## Dataset extract
=== Section Start ===
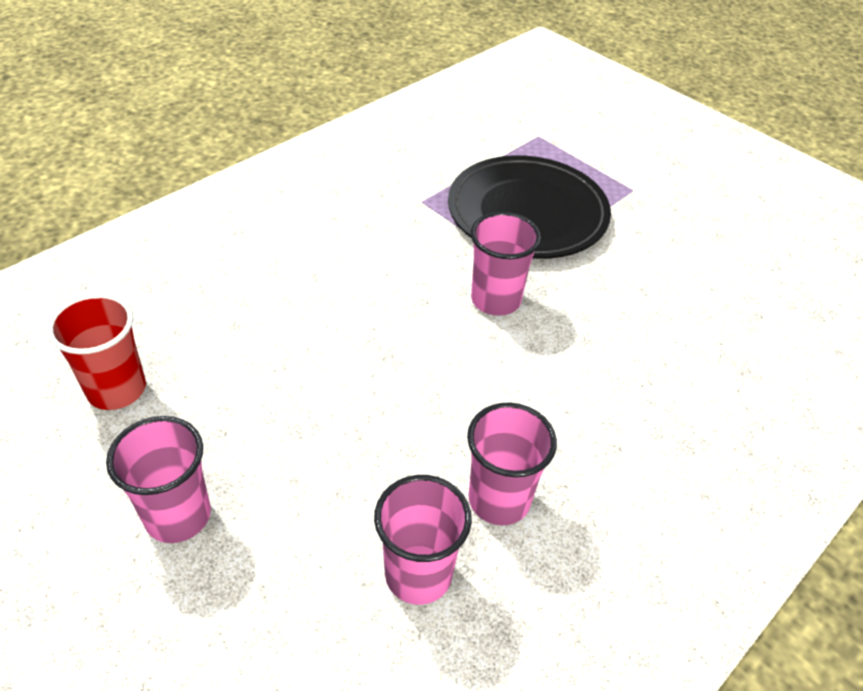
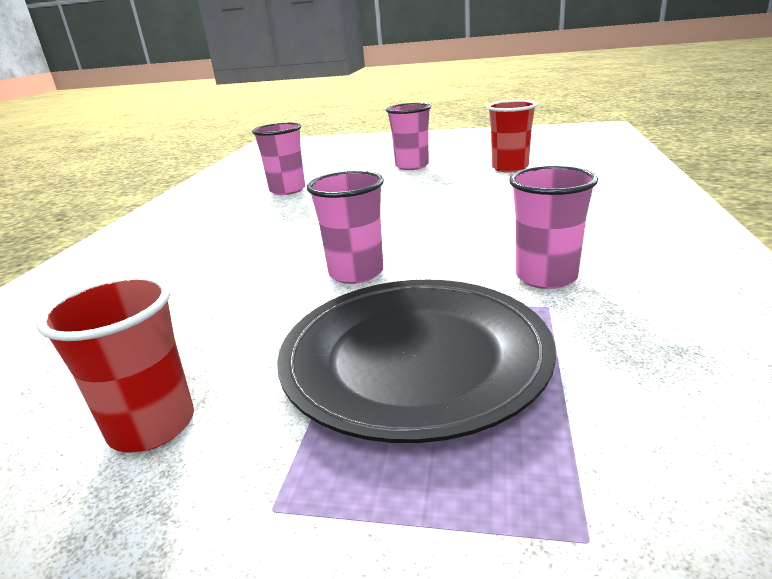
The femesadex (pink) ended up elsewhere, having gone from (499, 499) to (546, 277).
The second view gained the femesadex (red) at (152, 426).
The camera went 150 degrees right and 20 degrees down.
=== Section End ===
## Problem description
Leave the images out and give the rest of the data again exactly.

## Response to this task
The femesadex (pink) ended up elsewhere, having gone from (499, 499) to (546, 277).
The second view gained the femesadex (red) at (152, 426).
The camera went 150 degrees right and 20 degrees down.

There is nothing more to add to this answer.